▶ What to work on
Copy exactly the lines starting at the one that contains "none -> red brick A3:F3 level 1" and running through the end of the material below. Exclude any pictures.
● ● ●
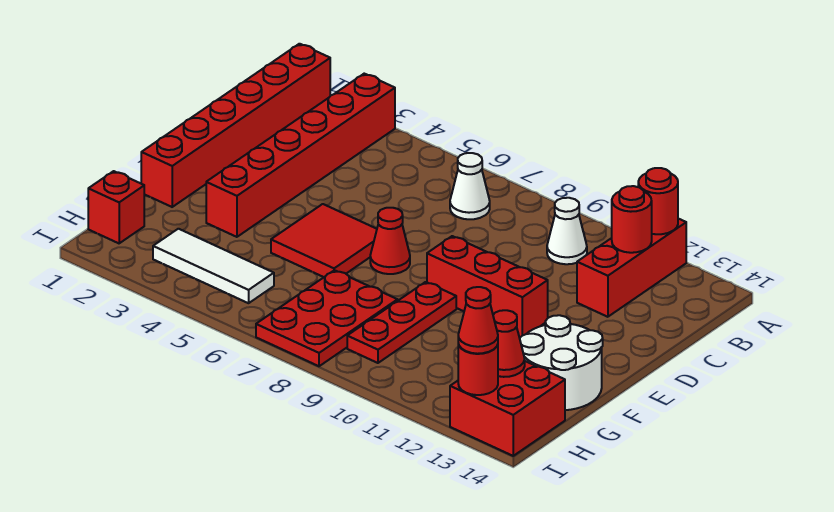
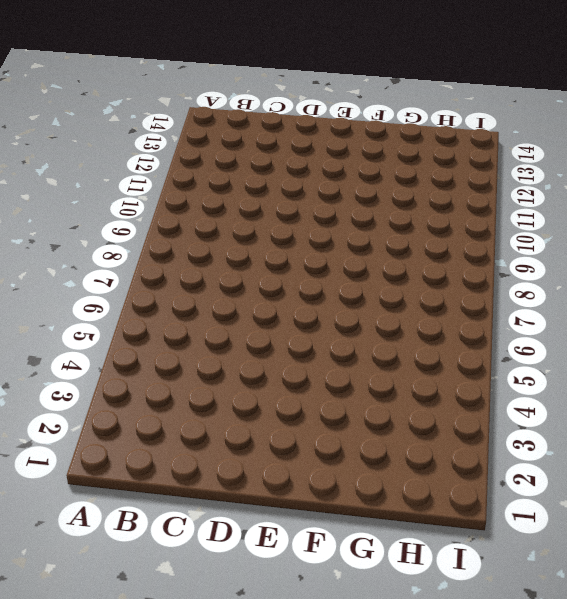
none -> red brick A1:F1 level 1
none -> red brick A3:F3 level 1
none -> red brick A12:C12 level 1

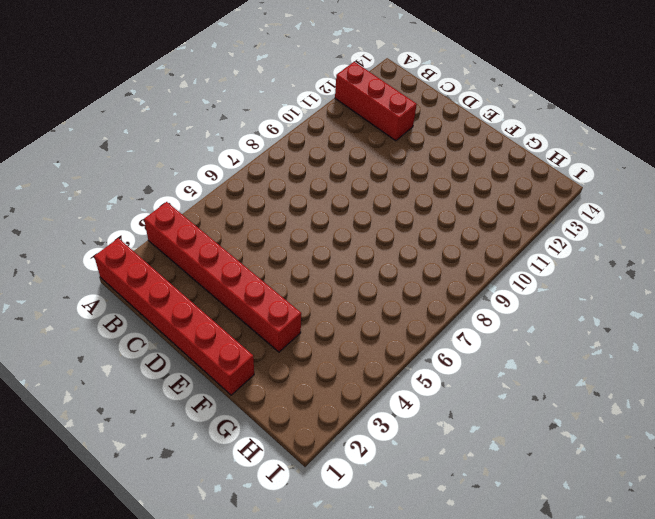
none -> white cone B7 level 1
none -> white cone B10 level 1
none -> red tile E5:F6 level 1

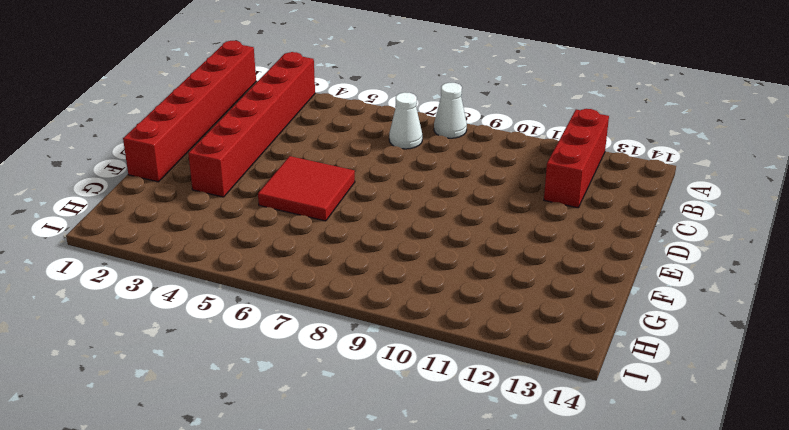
white cone A8 level 1 -> white cone B10 level 1
none -> red cone E7 level 1
none -> red brick E9:E11 level 1
none -> red plate F9:H9 level 1

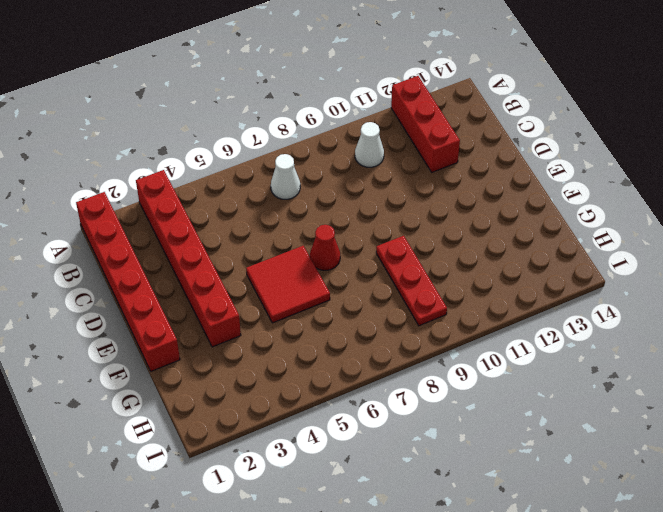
none -> red brick E9:E11 level 1
none -> white round brick F13:G14 level 1
none -> red plate G7:I8 level 1

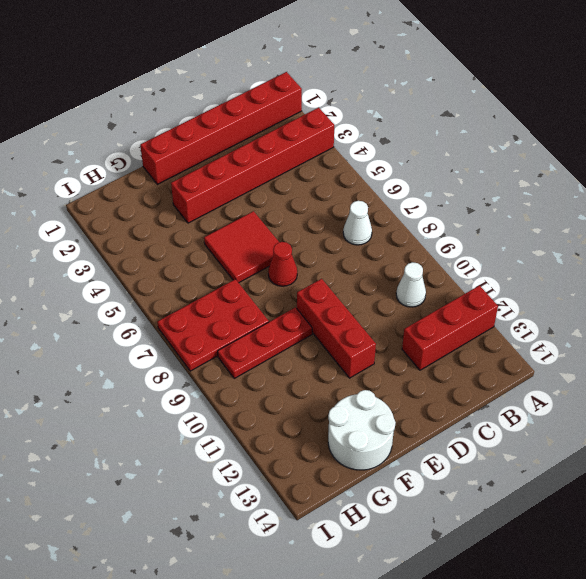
none -> red brick H1 level 1
none -> white tile H3:H5 level 1
none -> red brick H13:I14 level 1

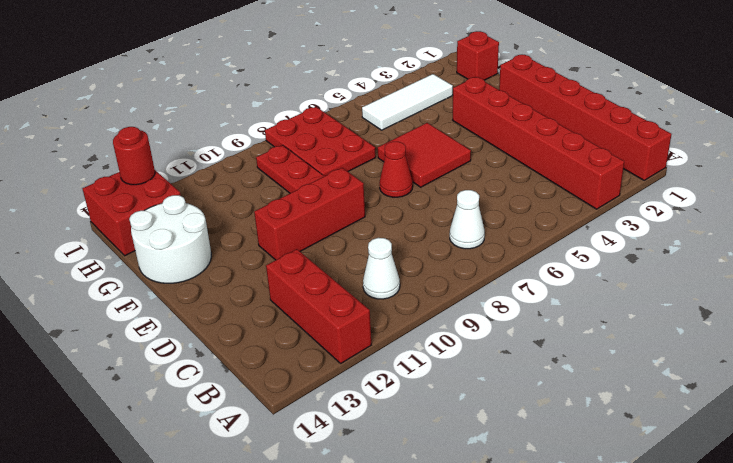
none -> red round brick A12 level 2
none -> red round brick B12 level 2
none -> red cone H13 level 2

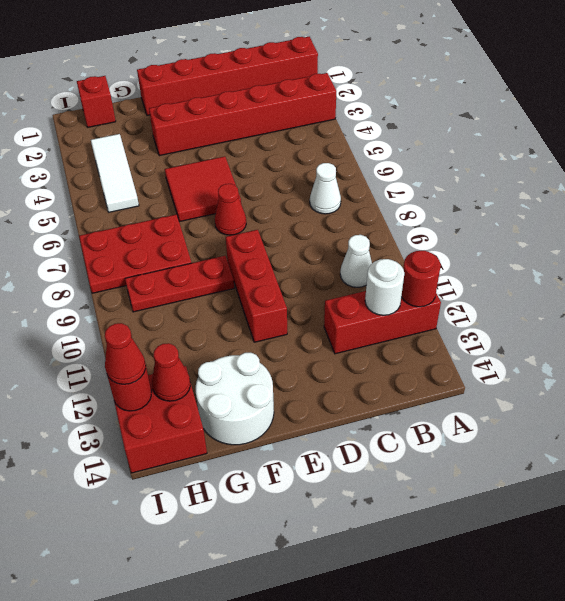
white round brick B12 level 2 -> red round brick B12 level 2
● ● ●
▶ Your response
none -> red brick A3:F3 level 1
none -> red brick A12:C12 level 1

none -> white cone B7 level 1
none -> white cone B10 level 1
none -> red tile E5:F6 level 1

white cone A8 level 1 -> white cone B10 level 1
none -> red cone E7 level 1
none -> red brick E9:E11 level 1
none -> red plate F9:H9 level 1

none -> red brick E9:E11 level 1
none -> white round brick F13:G14 level 1
none -> red plate G7:I8 level 1

none -> red brick H1 level 1
none -> white tile H3:H5 level 1
none -> red brick H13:I14 level 1

none -> red round brick A12 level 2
none -> red round brick B12 level 2
none -> red cone H13 level 2

white round brick B12 level 2 -> red round brick B12 level 2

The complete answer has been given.